------ Provided records

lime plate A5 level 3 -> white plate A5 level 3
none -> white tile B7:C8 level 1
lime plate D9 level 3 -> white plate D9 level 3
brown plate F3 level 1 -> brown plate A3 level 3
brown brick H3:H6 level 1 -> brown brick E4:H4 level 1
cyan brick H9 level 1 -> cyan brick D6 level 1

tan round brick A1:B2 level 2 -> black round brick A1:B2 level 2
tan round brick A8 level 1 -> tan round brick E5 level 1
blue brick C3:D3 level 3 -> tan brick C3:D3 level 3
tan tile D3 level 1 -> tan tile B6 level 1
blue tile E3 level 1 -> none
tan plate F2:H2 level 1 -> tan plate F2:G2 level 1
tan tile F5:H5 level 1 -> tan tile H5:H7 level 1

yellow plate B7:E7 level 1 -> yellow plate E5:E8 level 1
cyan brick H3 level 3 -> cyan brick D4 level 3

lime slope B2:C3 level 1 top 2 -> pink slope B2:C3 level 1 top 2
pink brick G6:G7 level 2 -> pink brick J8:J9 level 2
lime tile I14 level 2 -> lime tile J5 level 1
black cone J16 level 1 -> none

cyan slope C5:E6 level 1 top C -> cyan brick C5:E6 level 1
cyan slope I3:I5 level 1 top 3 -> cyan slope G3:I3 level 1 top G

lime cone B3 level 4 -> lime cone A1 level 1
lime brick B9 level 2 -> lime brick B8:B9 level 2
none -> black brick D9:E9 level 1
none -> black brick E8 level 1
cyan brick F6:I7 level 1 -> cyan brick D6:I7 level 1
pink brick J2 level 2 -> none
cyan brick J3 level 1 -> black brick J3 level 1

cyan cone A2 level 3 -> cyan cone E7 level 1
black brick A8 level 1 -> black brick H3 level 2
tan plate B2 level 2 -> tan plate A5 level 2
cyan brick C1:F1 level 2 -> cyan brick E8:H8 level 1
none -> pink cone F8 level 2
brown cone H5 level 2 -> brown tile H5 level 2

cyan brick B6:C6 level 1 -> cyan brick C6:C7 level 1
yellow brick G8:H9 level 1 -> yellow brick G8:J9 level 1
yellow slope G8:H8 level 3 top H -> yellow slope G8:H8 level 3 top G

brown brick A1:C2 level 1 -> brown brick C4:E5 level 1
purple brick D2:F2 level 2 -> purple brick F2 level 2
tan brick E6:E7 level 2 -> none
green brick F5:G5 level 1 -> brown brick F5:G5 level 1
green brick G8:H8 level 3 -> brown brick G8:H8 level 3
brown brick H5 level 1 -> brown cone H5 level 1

------------

Your goal
Look above for the line that contains "cyan slope C5:E6". That line and every line after it through the end of the data must be written out exactly, with nothing else.

Your response
cyan slope C5:E6 level 1 top C -> cyan brick C5:E6 level 1
cyan slope I3:I5 level 1 top 3 -> cyan slope G3:I3 level 1 top G

lime cone B3 level 4 -> lime cone A1 level 1
lime brick B9 level 2 -> lime brick B8:B9 level 2
none -> black brick D9:E9 level 1
none -> black brick E8 level 1
cyan brick F6:I7 level 1 -> cyan brick D6:I7 level 1
pink brick J2 level 2 -> none
cyan brick J3 level 1 -> black brick J3 level 1

cyan cone A2 level 3 -> cyan cone E7 level 1
black brick A8 level 1 -> black brick H3 level 2
tan plate B2 level 2 -> tan plate A5 level 2
cyan brick C1:F1 level 2 -> cyan brick E8:H8 level 1
none -> pink cone F8 level 2
brown cone H5 level 2 -> brown tile H5 level 2

cyan brick B6:C6 level 1 -> cyan brick C6:C7 level 1
yellow brick G8:H9 level 1 -> yellow brick G8:J9 level 1
yellow slope G8:H8 level 3 top H -> yellow slope G8:H8 level 3 top G

brown brick A1:C2 level 1 -> brown brick C4:E5 level 1
purple brick D2:F2 level 2 -> purple brick F2 level 2
tan brick E6:E7 level 2 -> none
green brick F5:G5 level 1 -> brown brick F5:G5 level 1
green brick G8:H8 level 3 -> brown brick G8:H8 level 3
brown brick H5 level 1 -> brown cone H5 level 1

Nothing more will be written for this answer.